(RECORDS SHOWN Opens)

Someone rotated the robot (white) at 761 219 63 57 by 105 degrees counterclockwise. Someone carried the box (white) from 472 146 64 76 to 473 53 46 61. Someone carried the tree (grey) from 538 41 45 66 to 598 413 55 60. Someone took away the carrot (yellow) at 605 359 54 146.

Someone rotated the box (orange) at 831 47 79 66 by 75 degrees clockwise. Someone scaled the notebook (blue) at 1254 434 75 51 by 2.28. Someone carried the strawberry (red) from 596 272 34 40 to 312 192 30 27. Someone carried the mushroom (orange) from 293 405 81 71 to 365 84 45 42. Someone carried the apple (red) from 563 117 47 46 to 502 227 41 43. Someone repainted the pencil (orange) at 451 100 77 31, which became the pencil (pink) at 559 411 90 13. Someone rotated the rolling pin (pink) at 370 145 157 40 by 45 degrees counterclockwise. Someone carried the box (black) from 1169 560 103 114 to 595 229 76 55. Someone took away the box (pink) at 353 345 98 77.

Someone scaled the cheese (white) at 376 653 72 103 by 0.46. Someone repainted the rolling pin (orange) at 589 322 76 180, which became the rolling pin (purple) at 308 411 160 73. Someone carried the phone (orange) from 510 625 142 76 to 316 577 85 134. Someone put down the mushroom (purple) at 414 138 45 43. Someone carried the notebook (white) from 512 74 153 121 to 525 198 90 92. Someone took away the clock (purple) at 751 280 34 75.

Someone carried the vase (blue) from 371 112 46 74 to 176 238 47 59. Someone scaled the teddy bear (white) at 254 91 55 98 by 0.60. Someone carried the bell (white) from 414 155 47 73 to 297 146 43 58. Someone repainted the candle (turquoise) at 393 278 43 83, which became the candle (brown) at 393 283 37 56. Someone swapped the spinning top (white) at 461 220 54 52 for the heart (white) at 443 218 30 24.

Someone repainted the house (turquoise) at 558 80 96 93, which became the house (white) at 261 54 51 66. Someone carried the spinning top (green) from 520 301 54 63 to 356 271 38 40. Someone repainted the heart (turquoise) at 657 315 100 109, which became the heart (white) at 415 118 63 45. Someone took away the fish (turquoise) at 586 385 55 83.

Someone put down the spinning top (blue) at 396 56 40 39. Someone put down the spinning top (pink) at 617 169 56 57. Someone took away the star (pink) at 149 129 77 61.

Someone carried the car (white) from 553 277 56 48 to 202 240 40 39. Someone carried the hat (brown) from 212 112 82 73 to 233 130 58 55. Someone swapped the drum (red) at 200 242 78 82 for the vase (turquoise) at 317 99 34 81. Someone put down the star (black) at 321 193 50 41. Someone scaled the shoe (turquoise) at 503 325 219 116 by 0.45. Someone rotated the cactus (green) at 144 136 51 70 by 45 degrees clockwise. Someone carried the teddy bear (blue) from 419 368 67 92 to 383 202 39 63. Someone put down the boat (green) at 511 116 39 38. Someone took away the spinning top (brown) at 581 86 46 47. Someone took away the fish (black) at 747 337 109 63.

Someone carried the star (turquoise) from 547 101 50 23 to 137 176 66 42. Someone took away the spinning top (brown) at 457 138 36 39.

(RECORDS SHOWN Closes)

WHAT YOU WILL DO - All lines in the data above from the one with "Someone repainted the house" through the one with "Someone put down the spinning top (blue)" must be repeated exactly, and no others.

RESULT FOR THIS EXERCISE -
Someone repainted the house (turquoise) at 558 80 96 93, which became the house (white) at 261 54 51 66. Someone carried the spinning top (green) from 520 301 54 63 to 356 271 38 40. Someone repainted the heart (turquoise) at 657 315 100 109, which became the heart (white) at 415 118 63 45. Someone took away the fish (turquoise) at 586 385 55 83.

Someone put down the spinning top (blue) at 396 56 40 39. Someone put down the spinning top (pink) at 617 169 56 57. Someone took away the star (pink) at 149 129 77 61.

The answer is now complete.